WORK TO BE COMPLETED: Would you please copy each line below that includes the string "none"?

SUPPLIED INFORMATION:
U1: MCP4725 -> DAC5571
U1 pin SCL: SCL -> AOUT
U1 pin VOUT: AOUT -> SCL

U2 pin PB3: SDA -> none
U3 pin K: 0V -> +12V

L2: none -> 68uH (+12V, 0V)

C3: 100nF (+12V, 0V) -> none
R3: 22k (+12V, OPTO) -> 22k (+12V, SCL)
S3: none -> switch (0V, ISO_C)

WRITTEN SOLUTION:
U2 pin PB3: SDA -> none
L2: none -> 68uH (+12V, 0V)
C3: 100nF (+12V, 0V) -> none
S3: none -> switch (0V, ISO_C)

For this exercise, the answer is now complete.